··· Task inputs ···
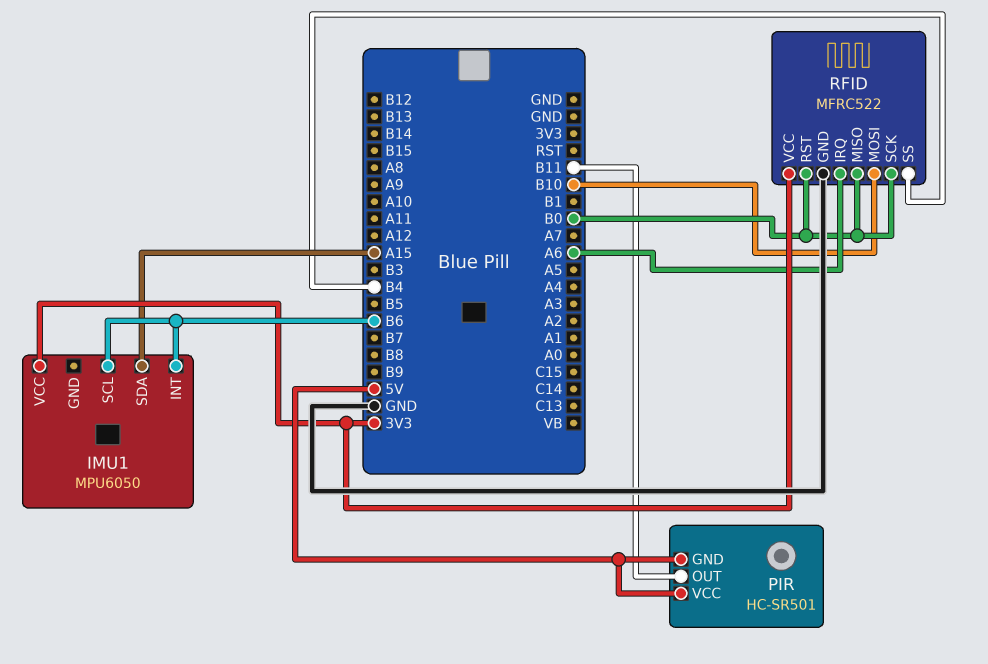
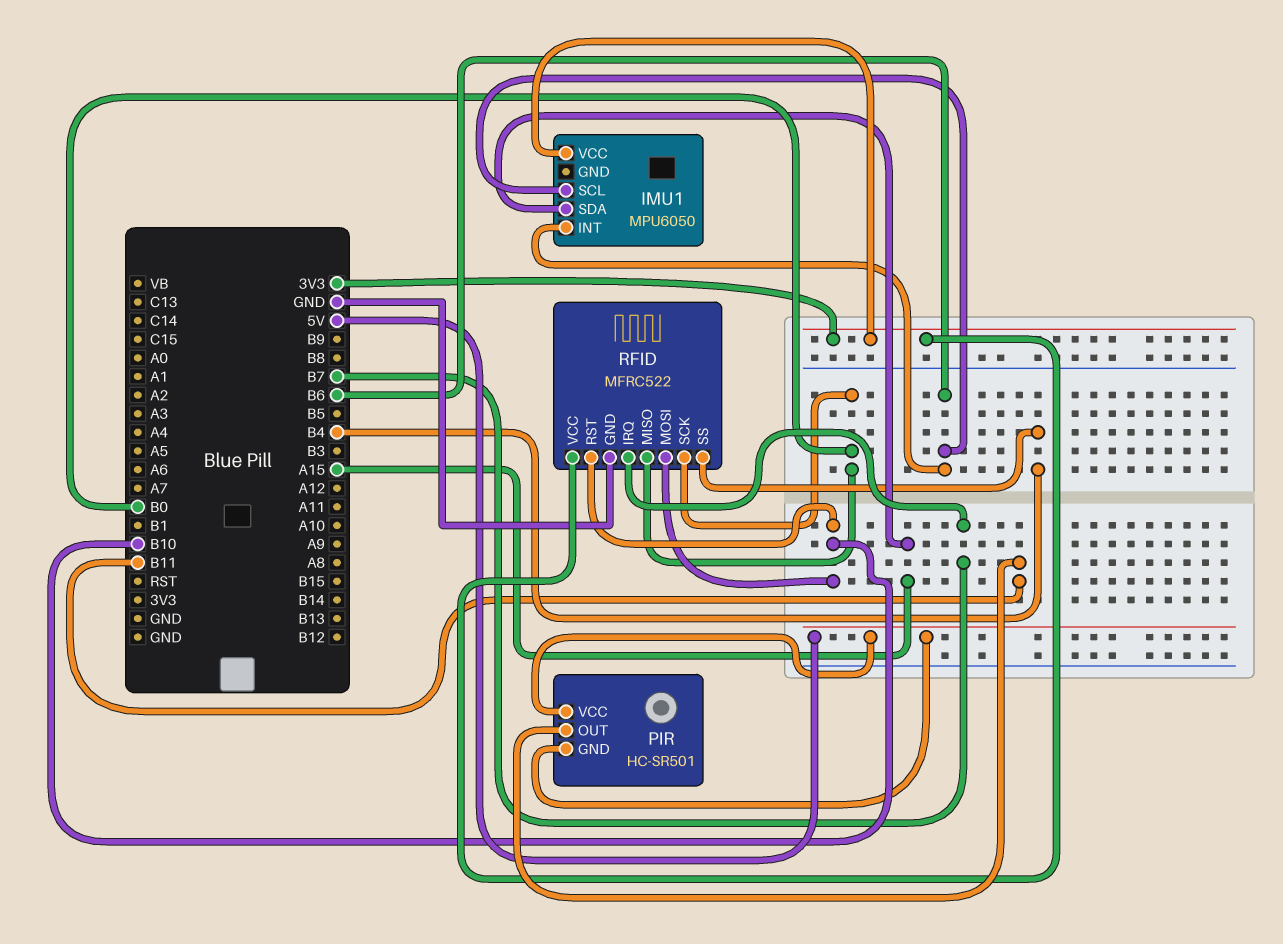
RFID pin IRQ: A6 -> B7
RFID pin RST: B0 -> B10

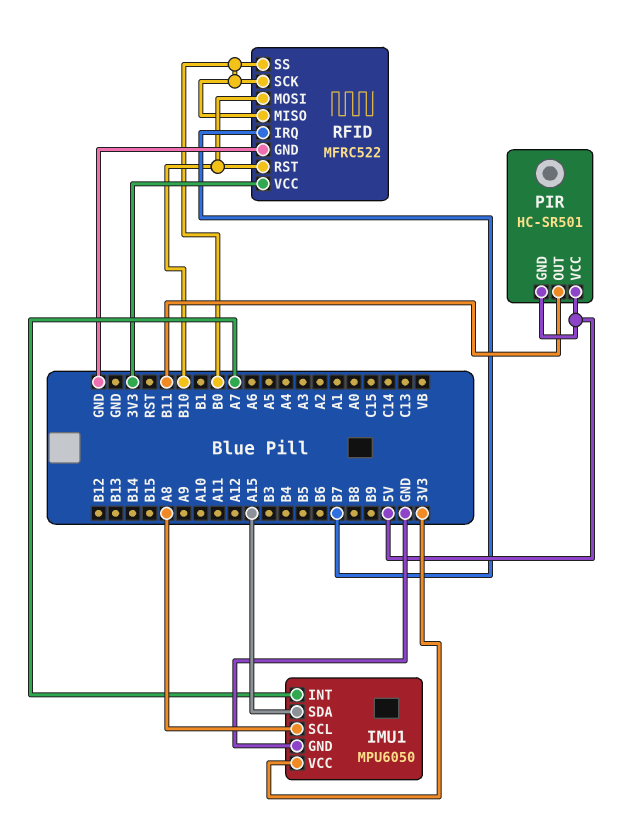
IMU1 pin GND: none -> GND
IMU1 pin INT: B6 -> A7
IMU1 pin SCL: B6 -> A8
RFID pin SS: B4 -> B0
···
··· Task inputs ···
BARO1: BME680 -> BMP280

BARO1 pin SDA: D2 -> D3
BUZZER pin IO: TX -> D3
···
··· Task inputs ···
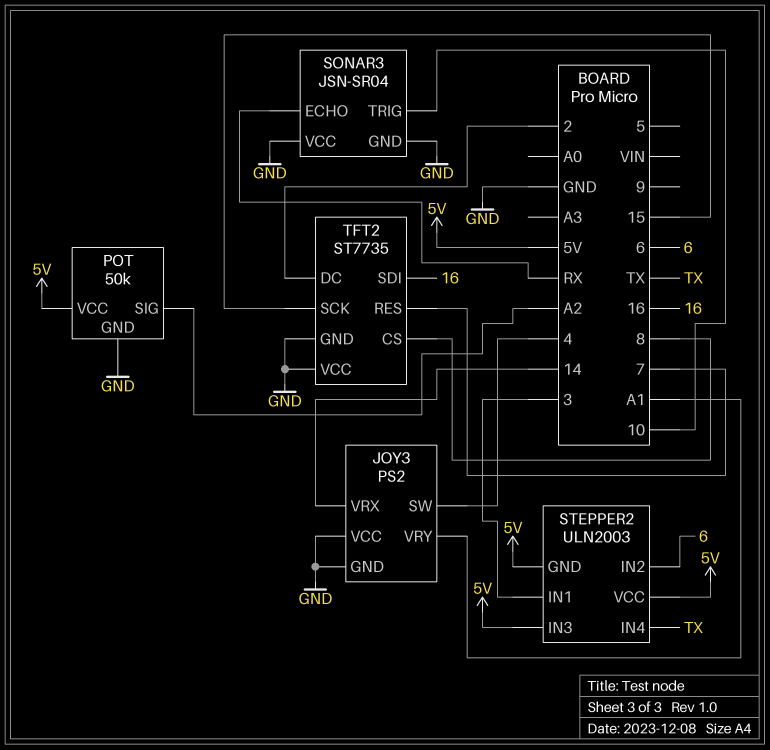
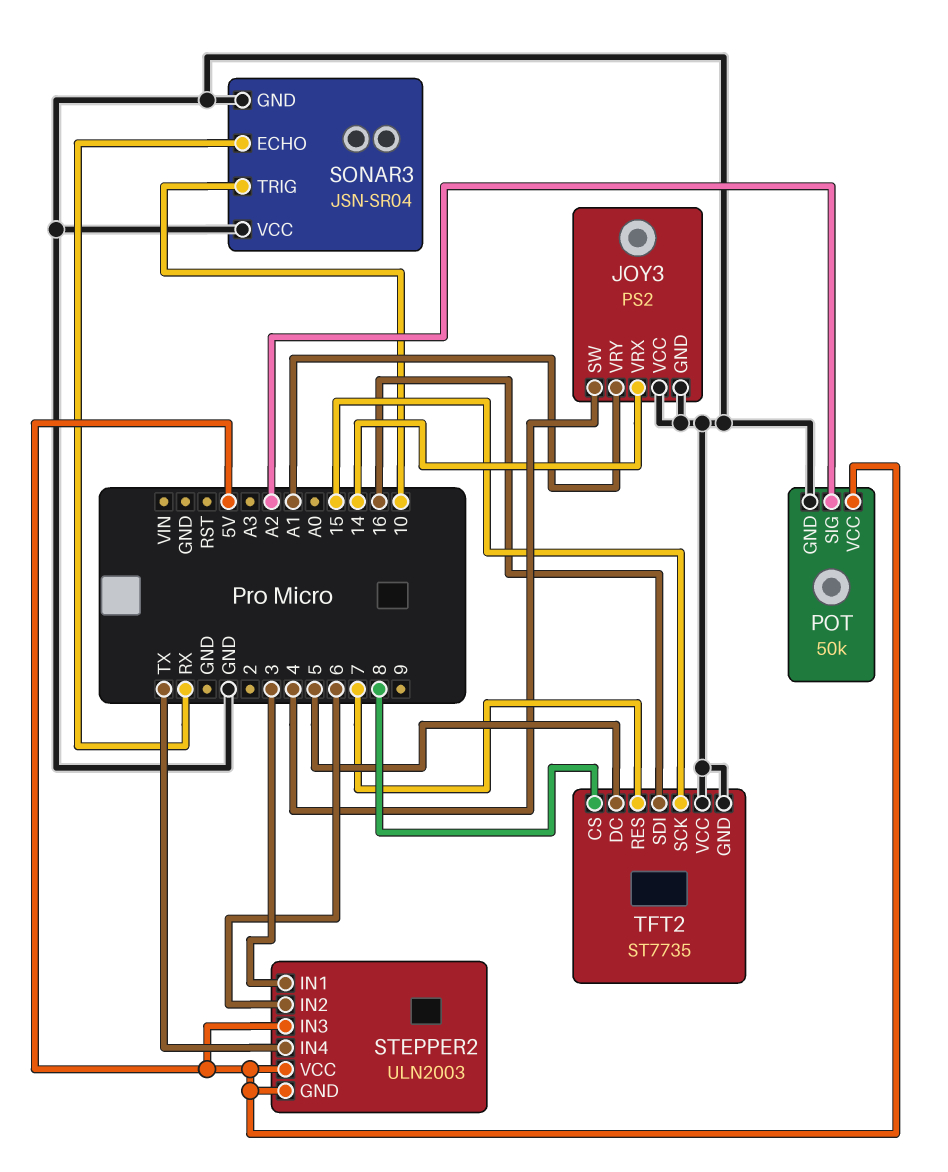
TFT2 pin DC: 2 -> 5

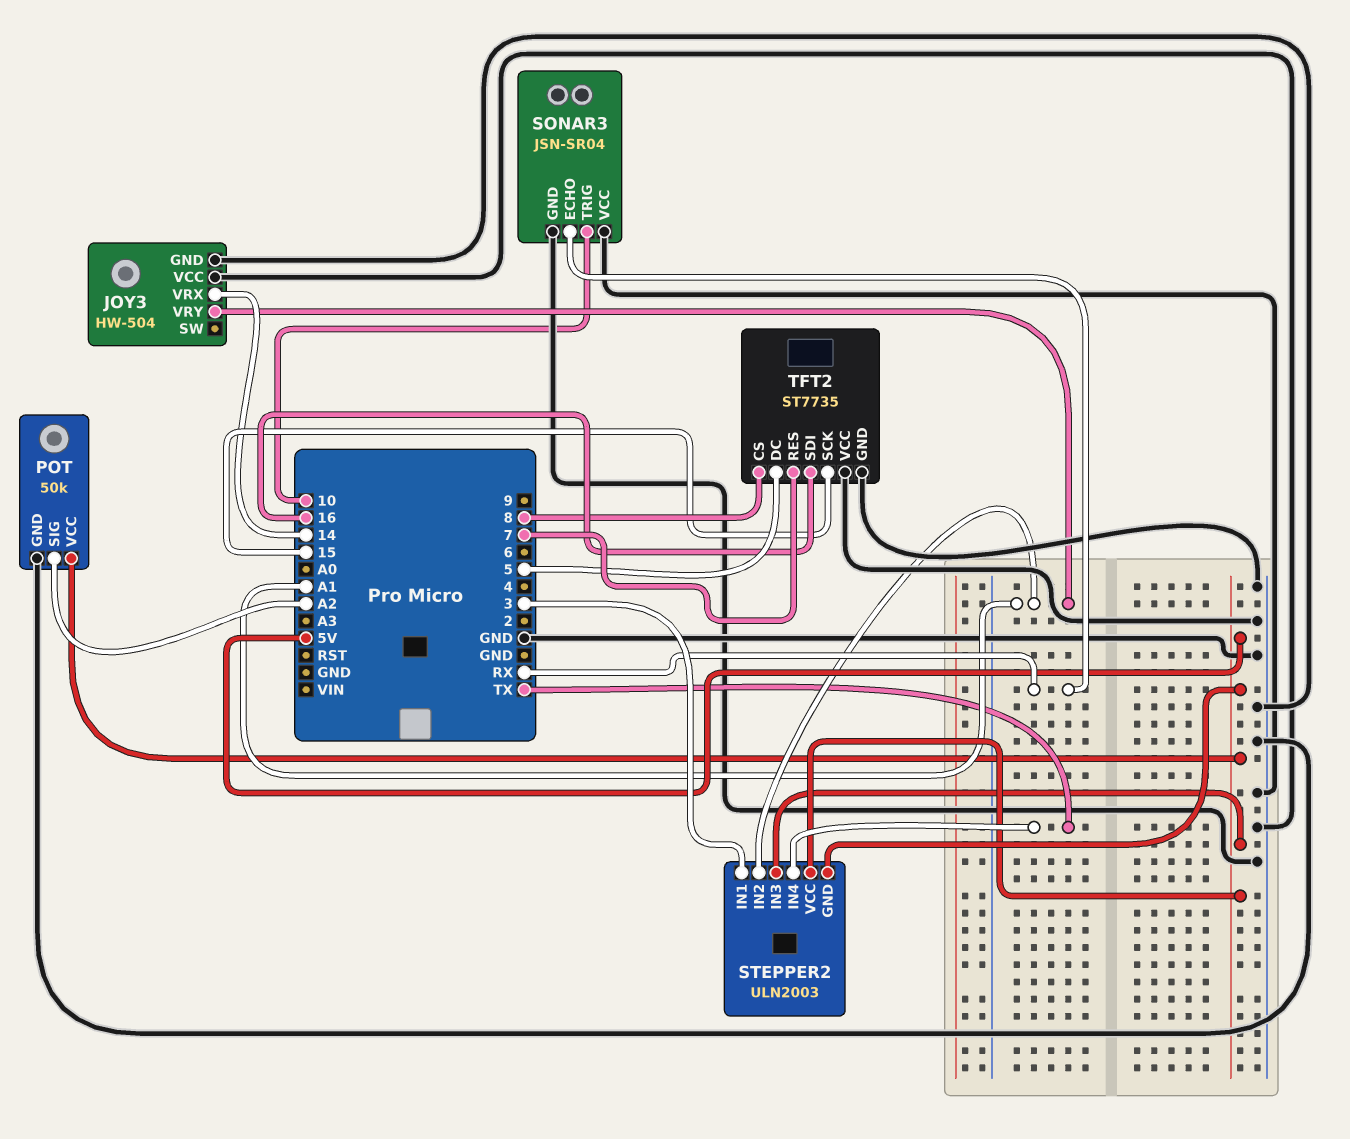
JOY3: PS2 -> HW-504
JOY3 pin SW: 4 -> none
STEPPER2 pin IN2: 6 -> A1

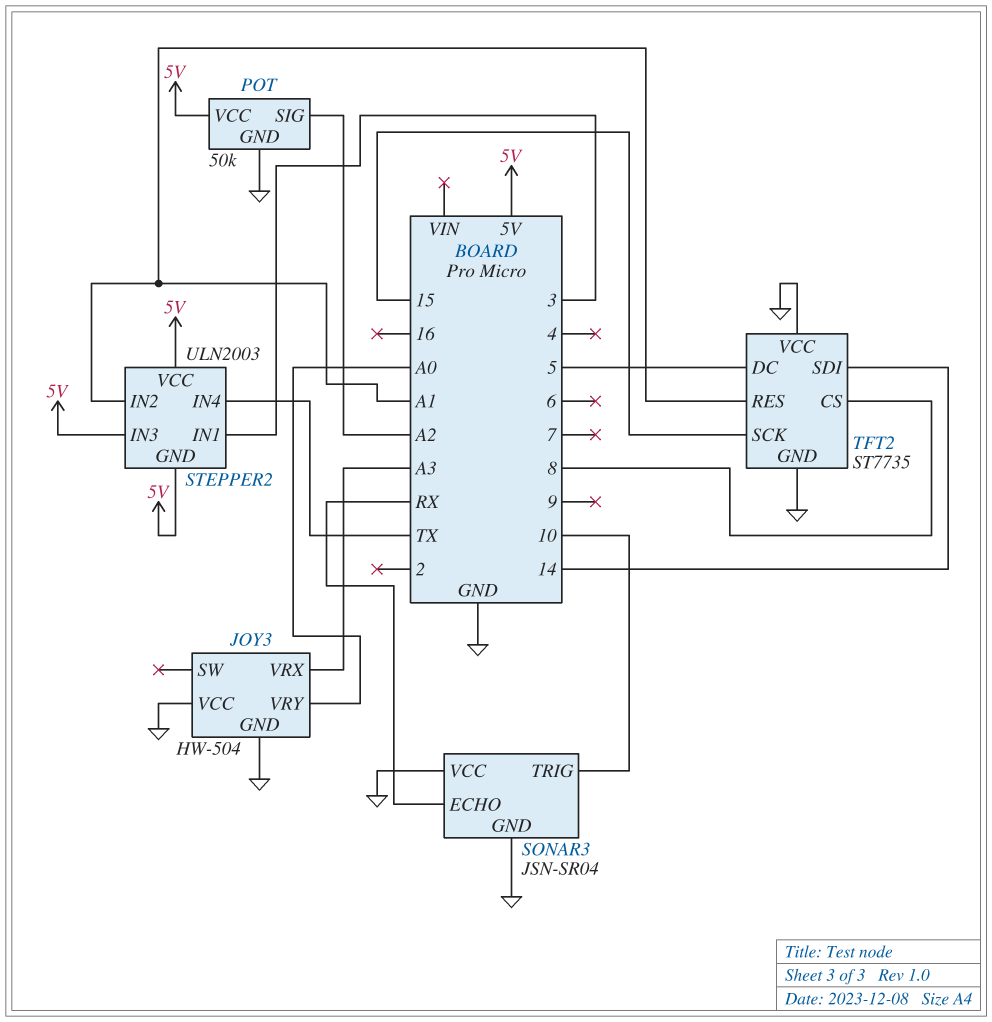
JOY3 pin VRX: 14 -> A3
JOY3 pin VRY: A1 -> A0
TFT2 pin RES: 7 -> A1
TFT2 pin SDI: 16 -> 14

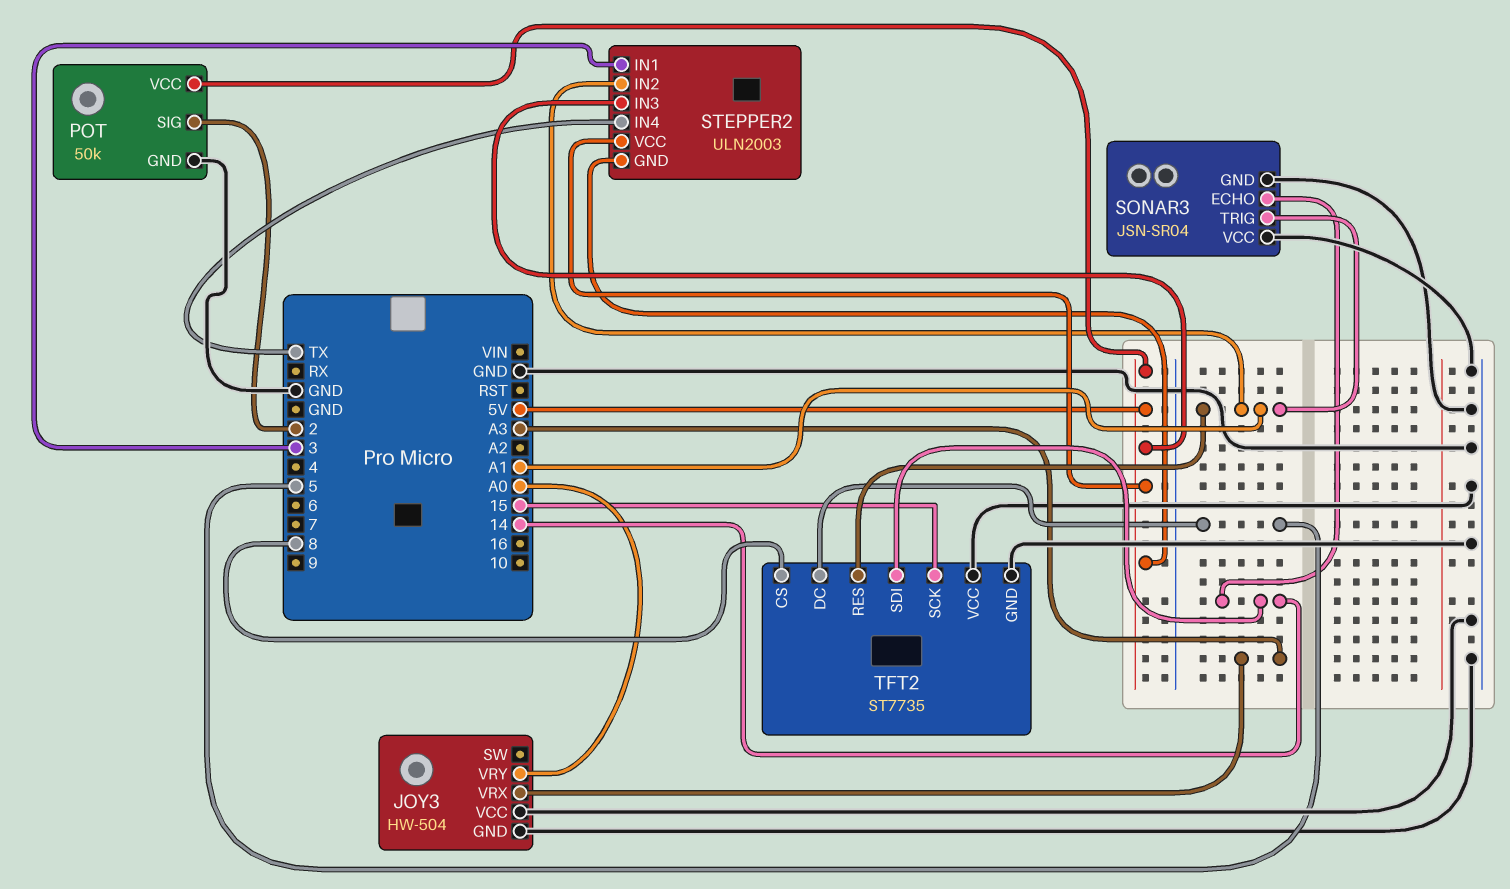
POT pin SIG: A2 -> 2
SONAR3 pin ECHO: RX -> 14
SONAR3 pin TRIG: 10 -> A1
···
Task directions:
Starting with the line with "IMU1 pin GND: none -> GND" above and going on through the line with "RFID pin SS: B4 -> B0", transcribe every line exactly, both ends included, and add nothing.

Exercise response:
IMU1 pin GND: none -> GND
IMU1 pin INT: B6 -> A7
IMU1 pin SCL: B6 -> A8
RFID pin SS: B4 -> B0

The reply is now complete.